(Modification records)

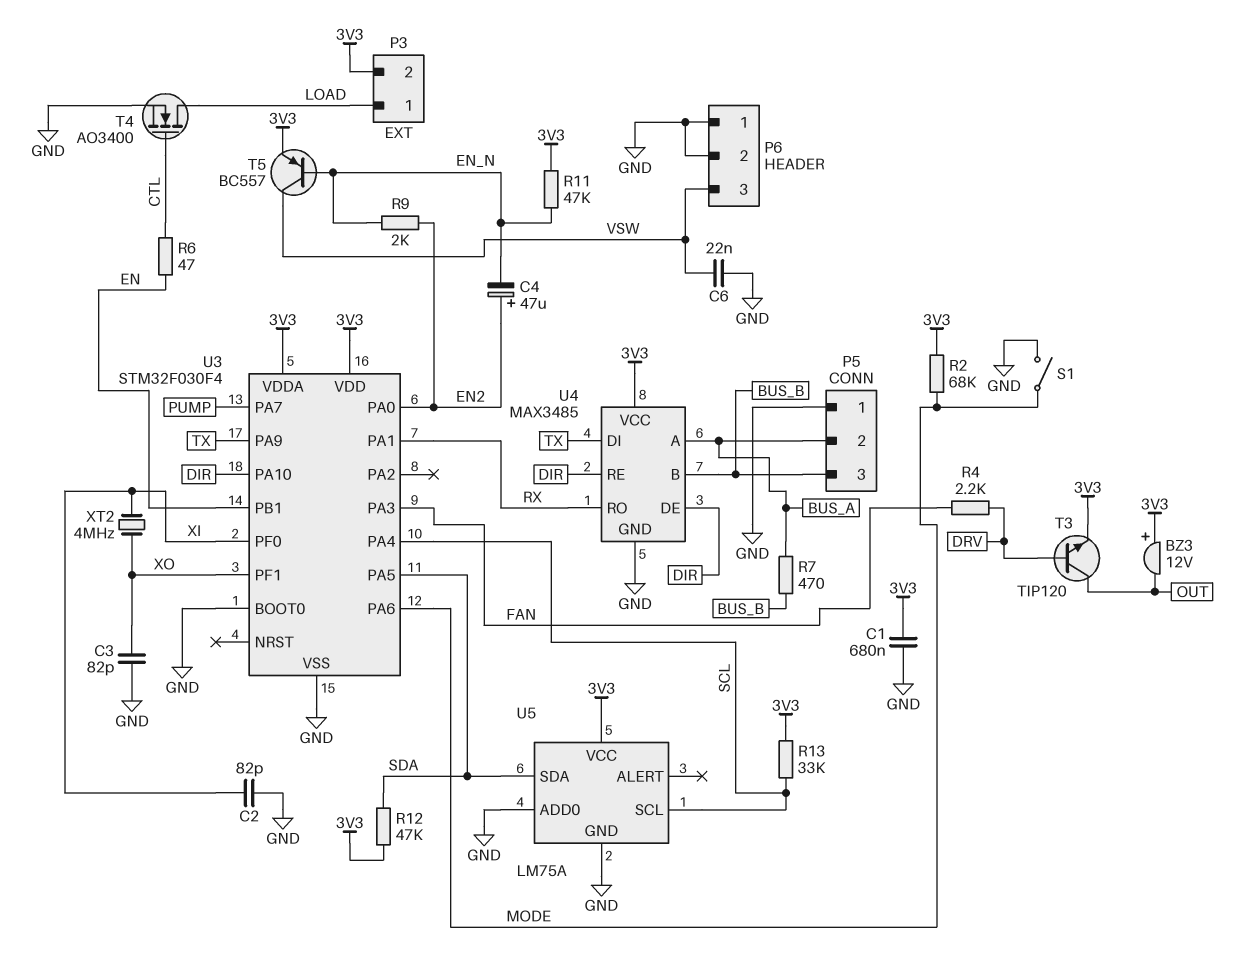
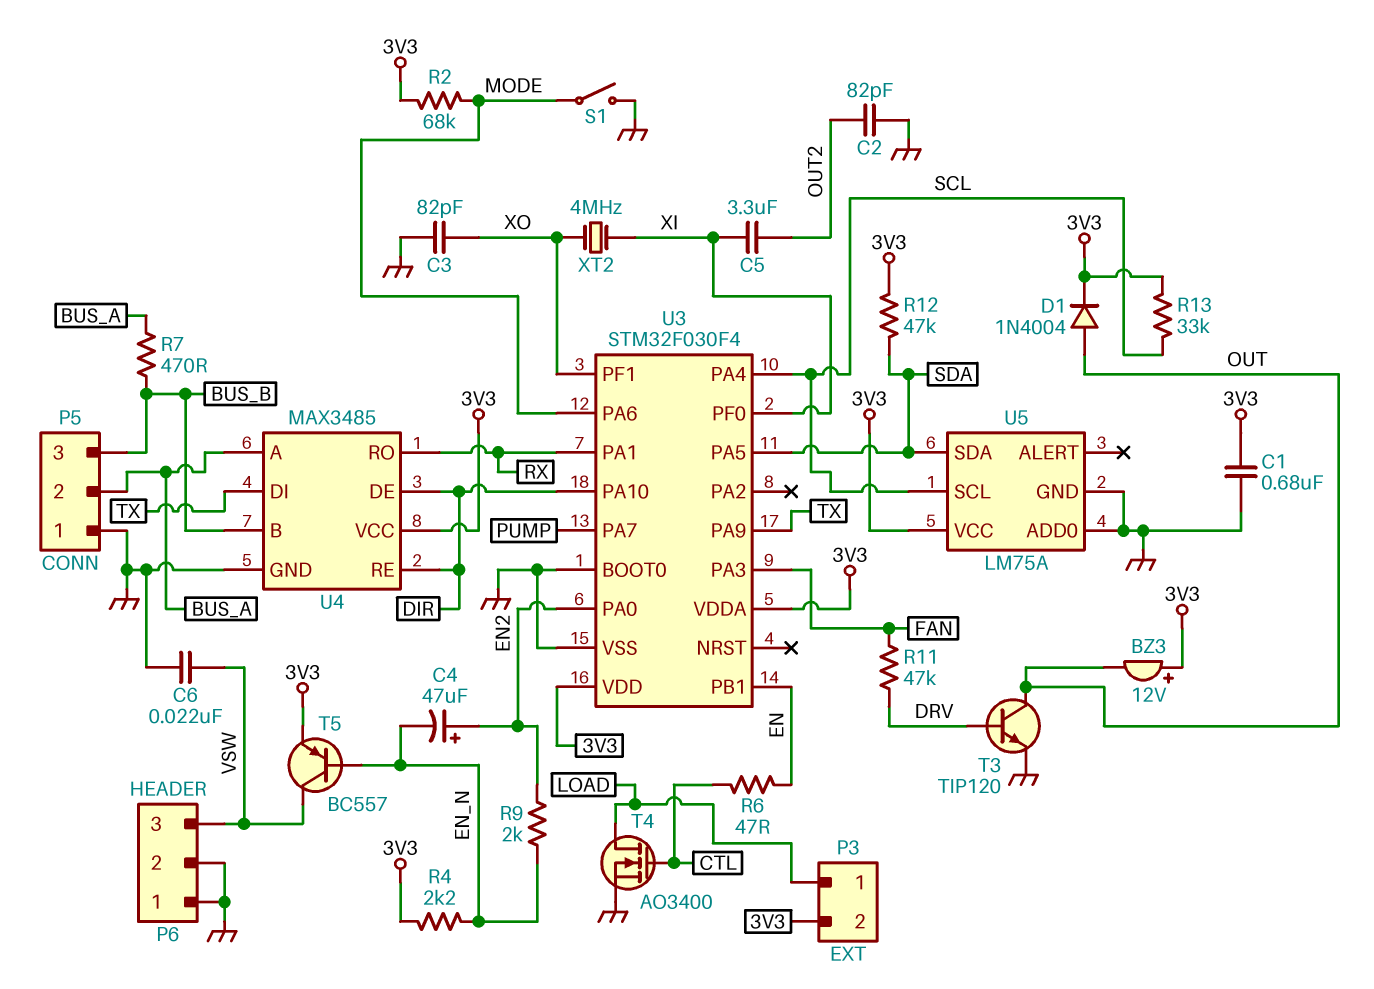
C2: 82pF (GND, XI) -> 82pF (GND, OUT2)
C5: none -> 3.3uF (OUT2, XI)
D1: none -> diode 1N4004 (A OUT, K 3V3)
R4: 2.2k (DRV, FAN) -> 2.2k (3V3, EN_N)
R11: 47k (3V3, EN_N) -> 47k (DRV, FAN)
T3: NPN TIP120 (B DRV, C OUT, E 3V3) -> NPN TIP120 (B DRV, C OUT, E GND)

- [Aim of the exercise]: Count every line of the data above where "none" appears, and give the total only.

- [Finished task]: 2